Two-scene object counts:

+===+

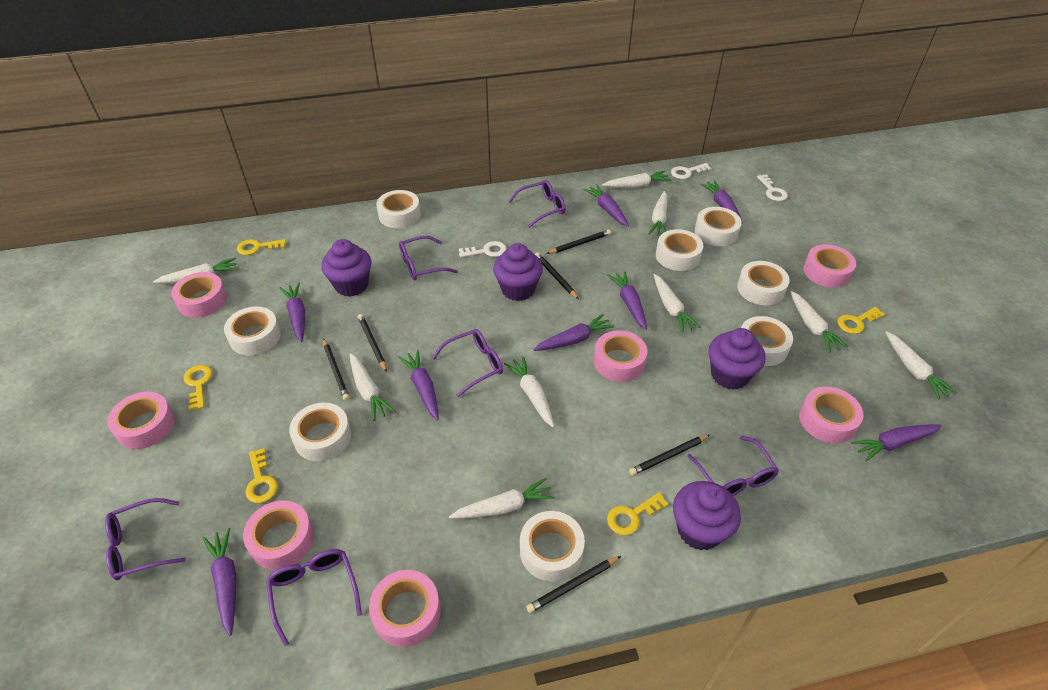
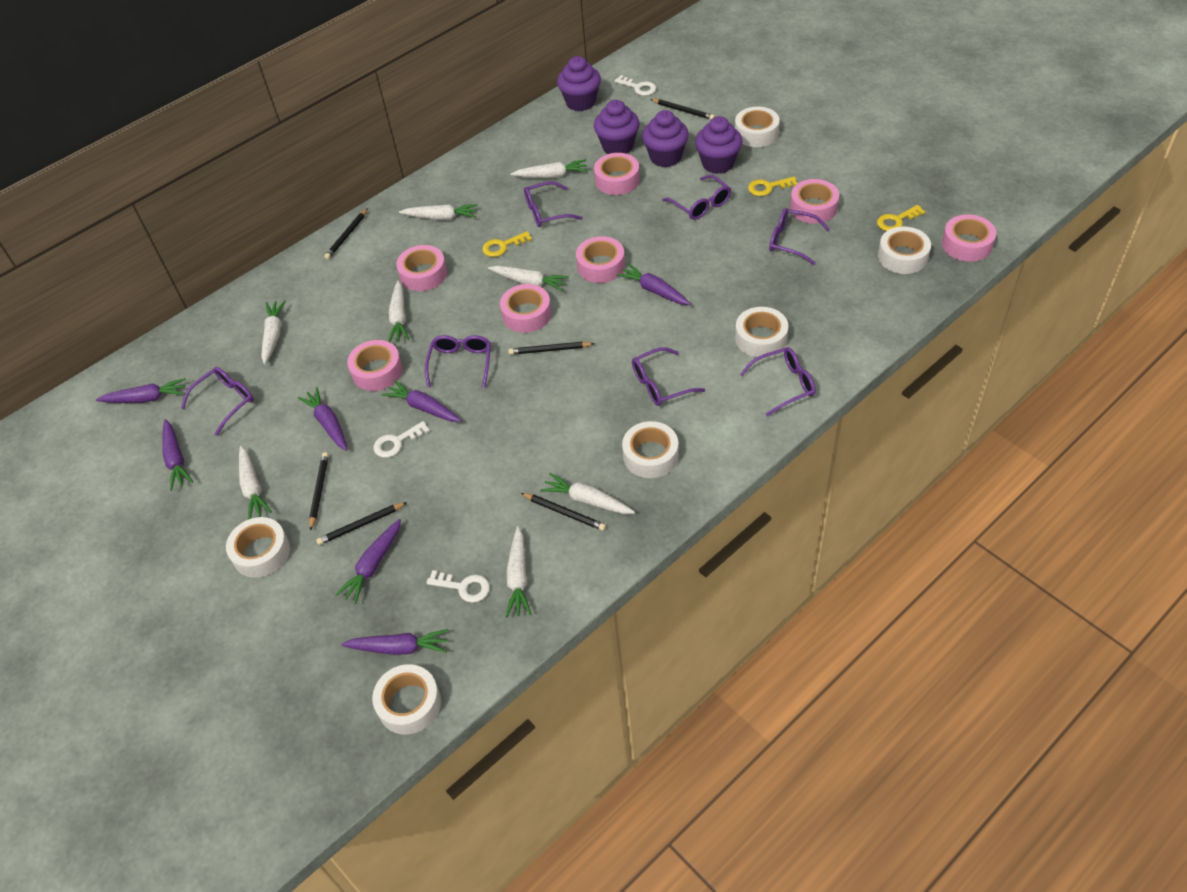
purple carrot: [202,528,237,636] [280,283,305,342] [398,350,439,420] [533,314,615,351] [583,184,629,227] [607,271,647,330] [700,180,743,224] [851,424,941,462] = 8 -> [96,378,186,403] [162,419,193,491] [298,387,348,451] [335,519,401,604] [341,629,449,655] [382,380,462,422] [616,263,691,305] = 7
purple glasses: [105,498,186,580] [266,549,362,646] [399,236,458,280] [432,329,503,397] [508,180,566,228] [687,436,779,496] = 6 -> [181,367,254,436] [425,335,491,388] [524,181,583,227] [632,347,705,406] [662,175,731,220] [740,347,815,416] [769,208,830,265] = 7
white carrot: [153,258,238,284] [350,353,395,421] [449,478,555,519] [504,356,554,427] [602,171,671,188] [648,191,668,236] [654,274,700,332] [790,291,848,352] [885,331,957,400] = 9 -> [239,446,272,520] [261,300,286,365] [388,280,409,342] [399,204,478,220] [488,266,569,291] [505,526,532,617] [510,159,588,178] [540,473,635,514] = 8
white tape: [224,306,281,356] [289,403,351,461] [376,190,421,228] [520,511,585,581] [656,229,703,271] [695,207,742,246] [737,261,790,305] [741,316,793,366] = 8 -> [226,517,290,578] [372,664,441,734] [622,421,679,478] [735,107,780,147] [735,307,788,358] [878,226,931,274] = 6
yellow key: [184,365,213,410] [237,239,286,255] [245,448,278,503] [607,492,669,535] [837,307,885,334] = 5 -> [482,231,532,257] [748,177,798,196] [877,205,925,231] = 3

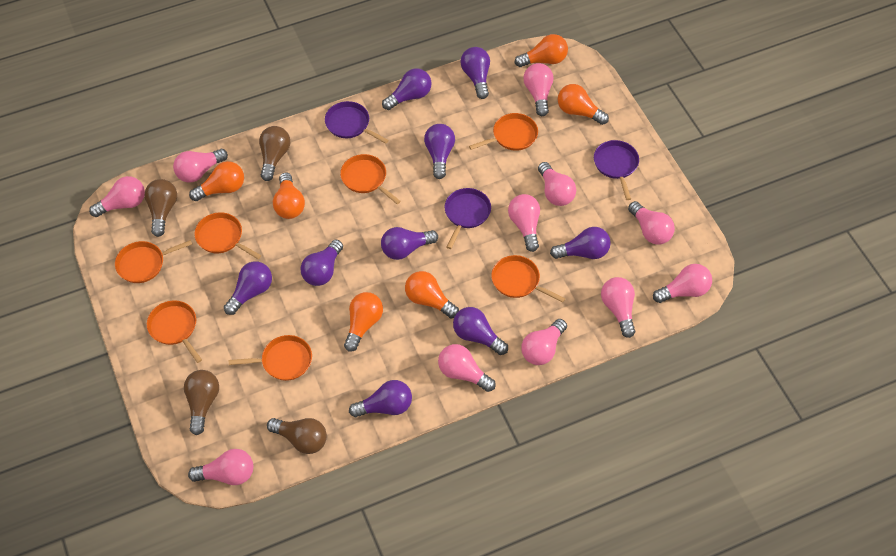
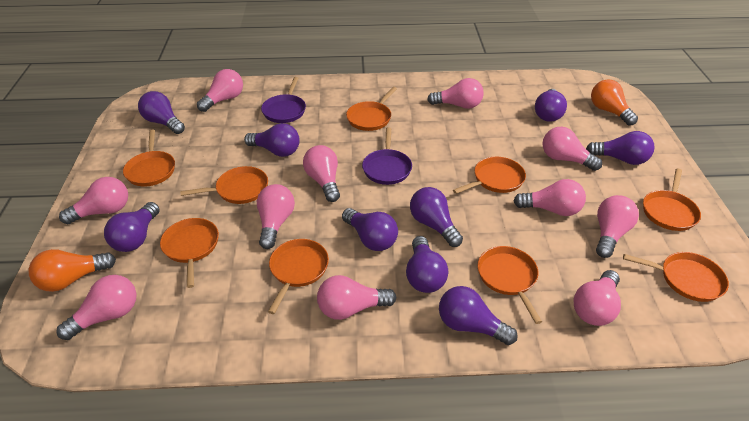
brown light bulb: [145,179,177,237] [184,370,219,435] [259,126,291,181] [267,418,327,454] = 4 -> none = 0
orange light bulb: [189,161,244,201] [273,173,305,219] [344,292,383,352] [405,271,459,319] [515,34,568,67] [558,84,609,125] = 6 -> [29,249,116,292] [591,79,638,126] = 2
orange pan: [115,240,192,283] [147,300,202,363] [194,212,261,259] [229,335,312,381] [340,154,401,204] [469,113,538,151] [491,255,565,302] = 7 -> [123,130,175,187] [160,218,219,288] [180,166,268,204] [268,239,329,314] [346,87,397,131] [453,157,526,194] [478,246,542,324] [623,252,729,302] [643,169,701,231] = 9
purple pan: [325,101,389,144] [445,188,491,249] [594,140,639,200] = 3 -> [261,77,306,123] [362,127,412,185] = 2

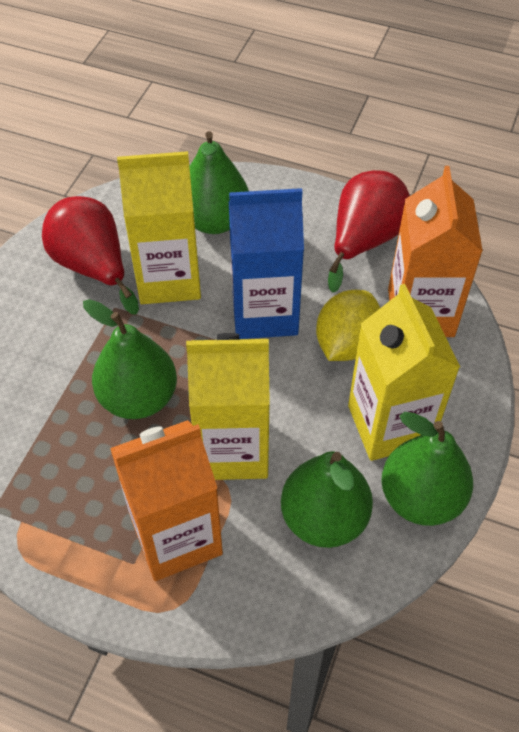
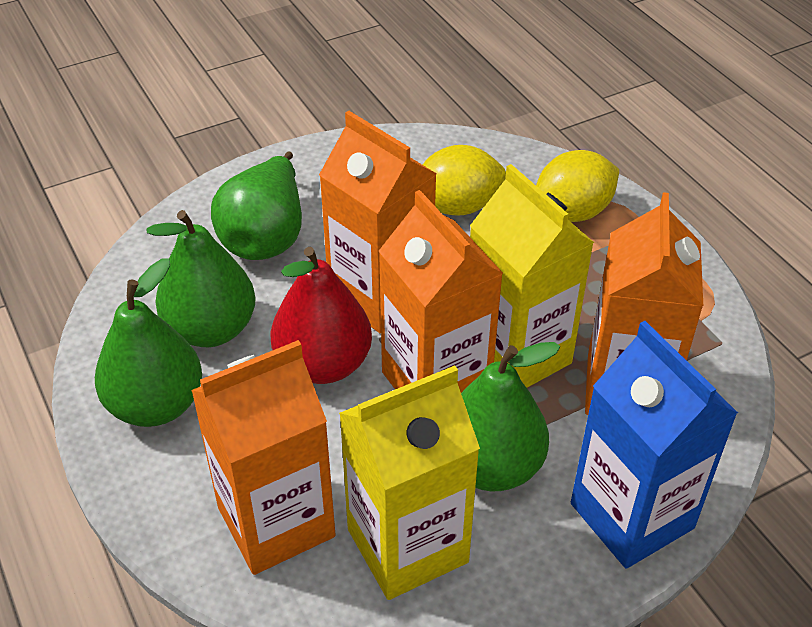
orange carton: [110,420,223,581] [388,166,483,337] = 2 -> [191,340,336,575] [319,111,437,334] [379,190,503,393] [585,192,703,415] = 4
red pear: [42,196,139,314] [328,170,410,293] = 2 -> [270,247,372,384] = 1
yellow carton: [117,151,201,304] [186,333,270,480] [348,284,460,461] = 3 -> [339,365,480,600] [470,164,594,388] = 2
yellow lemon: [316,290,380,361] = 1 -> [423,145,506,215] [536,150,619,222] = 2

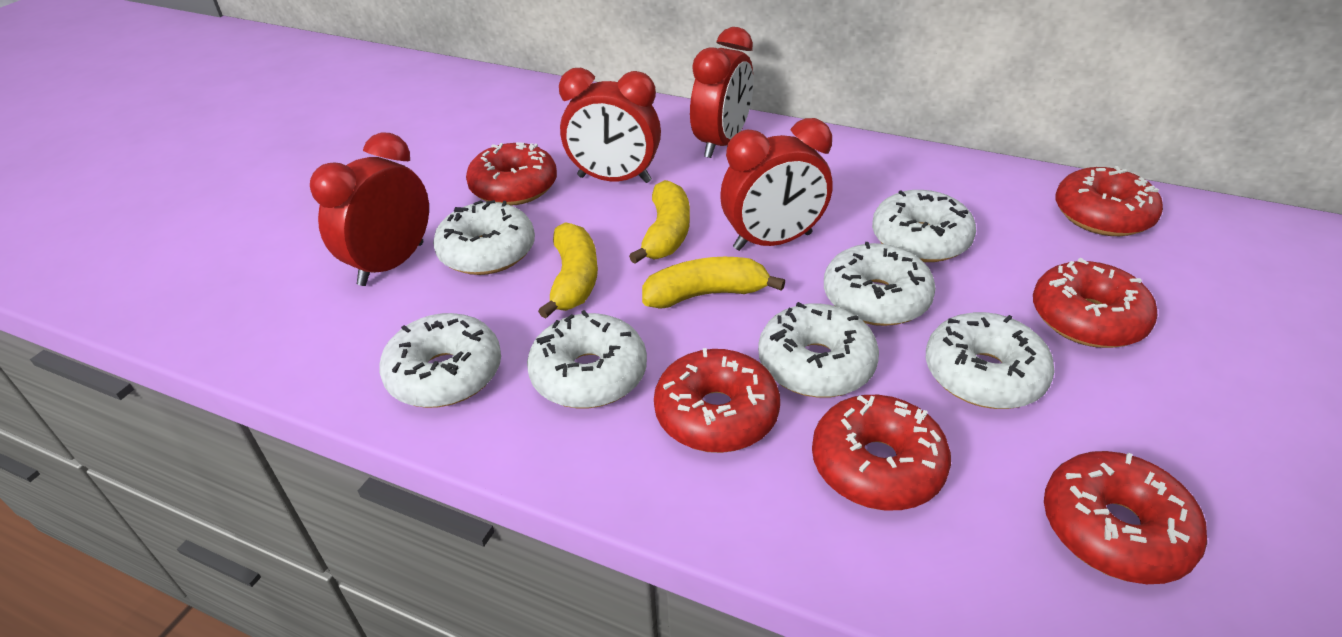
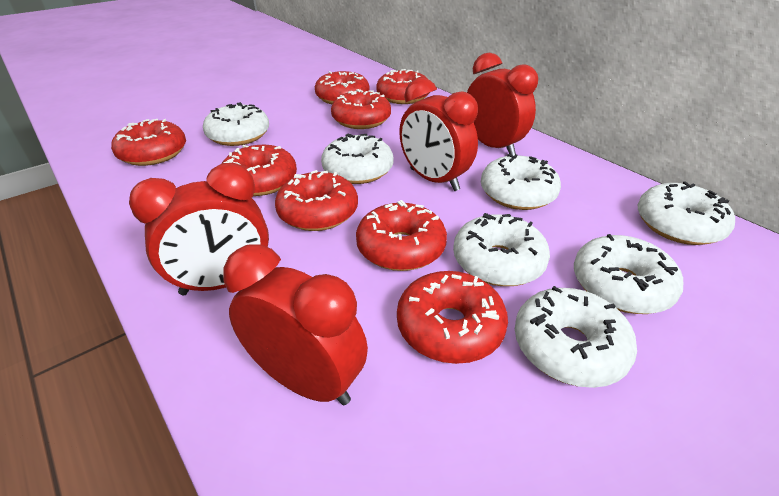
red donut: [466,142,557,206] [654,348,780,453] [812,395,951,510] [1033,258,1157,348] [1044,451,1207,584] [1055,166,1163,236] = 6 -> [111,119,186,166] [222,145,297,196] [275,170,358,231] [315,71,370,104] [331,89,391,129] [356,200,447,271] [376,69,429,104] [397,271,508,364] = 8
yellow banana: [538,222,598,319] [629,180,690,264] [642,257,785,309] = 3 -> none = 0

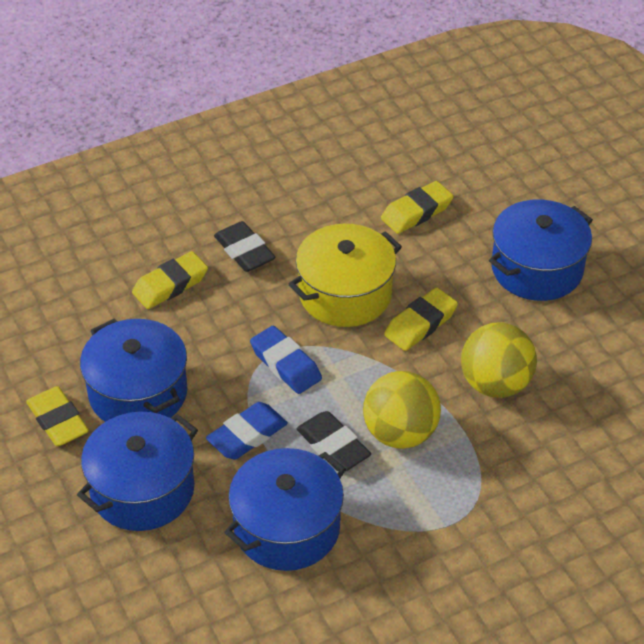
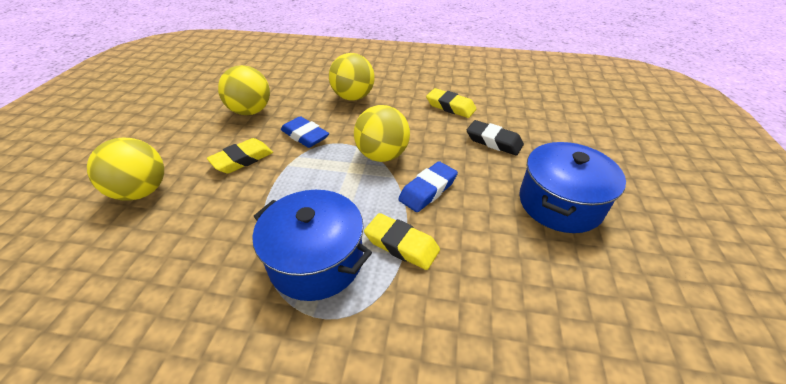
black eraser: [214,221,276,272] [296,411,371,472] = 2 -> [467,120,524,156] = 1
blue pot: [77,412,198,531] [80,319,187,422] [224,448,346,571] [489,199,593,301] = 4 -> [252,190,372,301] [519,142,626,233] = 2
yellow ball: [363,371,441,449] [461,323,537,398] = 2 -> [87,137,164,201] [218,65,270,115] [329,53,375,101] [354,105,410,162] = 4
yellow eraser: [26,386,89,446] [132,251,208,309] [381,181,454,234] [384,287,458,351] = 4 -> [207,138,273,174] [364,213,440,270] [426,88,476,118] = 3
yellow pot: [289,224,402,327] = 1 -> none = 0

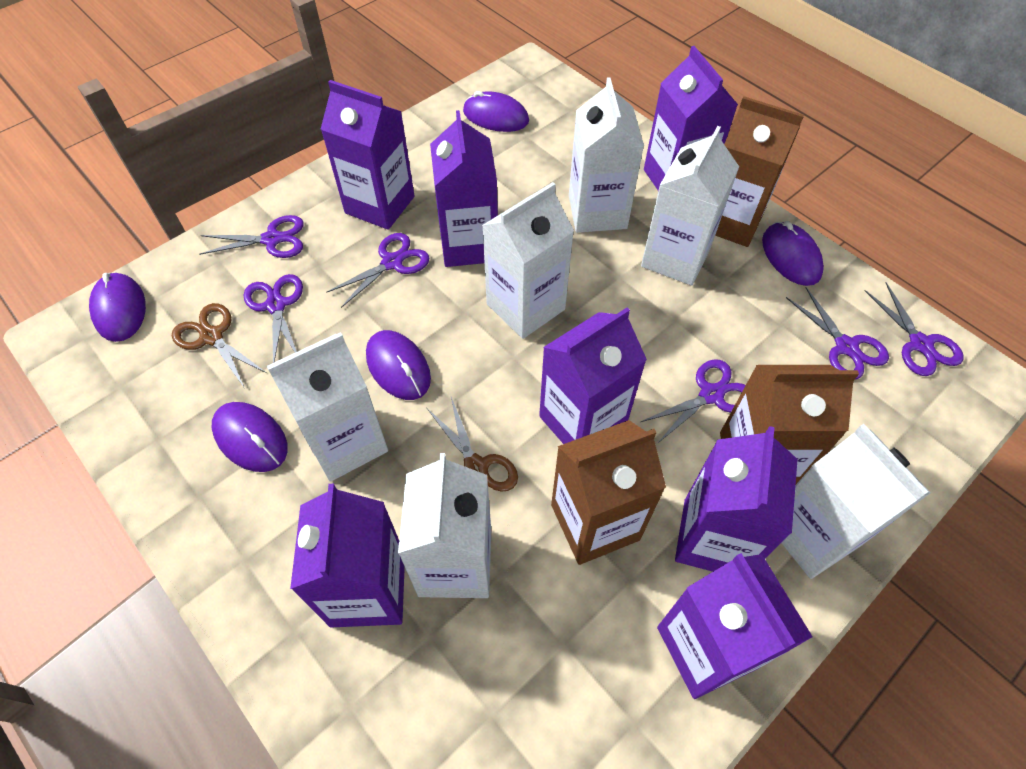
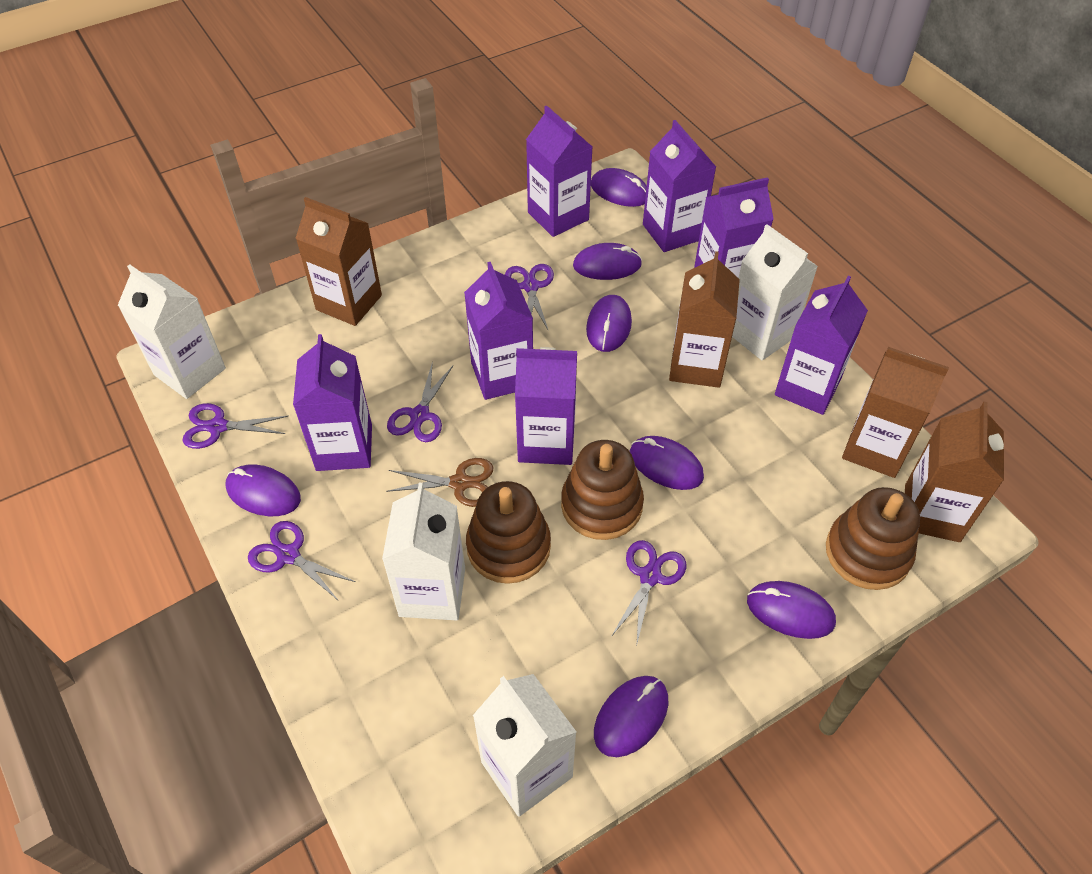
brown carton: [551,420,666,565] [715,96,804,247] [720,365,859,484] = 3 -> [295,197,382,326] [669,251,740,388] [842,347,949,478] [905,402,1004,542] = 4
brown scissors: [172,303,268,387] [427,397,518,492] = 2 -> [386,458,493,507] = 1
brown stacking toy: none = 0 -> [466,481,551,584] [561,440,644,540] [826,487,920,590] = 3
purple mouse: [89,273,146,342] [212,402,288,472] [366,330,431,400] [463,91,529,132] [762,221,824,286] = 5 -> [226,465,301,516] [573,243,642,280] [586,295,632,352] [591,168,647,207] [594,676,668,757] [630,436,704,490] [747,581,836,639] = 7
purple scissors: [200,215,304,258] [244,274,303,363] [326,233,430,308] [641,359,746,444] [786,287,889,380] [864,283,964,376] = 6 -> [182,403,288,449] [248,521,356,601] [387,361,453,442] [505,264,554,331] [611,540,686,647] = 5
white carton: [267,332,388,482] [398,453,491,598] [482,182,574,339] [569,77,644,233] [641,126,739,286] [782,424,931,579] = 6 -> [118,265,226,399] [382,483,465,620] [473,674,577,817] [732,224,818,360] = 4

+===+

- [Problem to work on]:
Go through the entries and copy each line holding the string "bulb".

- [Problem solution]:
brown light bulb: [145,179,177,237] [184,370,219,435] [259,126,291,181] [267,418,327,454] = 4 -> none = 0
orange light bulb: [189,161,244,201] [273,173,305,219] [344,292,383,352] [405,271,459,319] [515,34,568,67] [558,84,609,125] = 6 -> [29,249,116,292] [591,79,638,126] = 2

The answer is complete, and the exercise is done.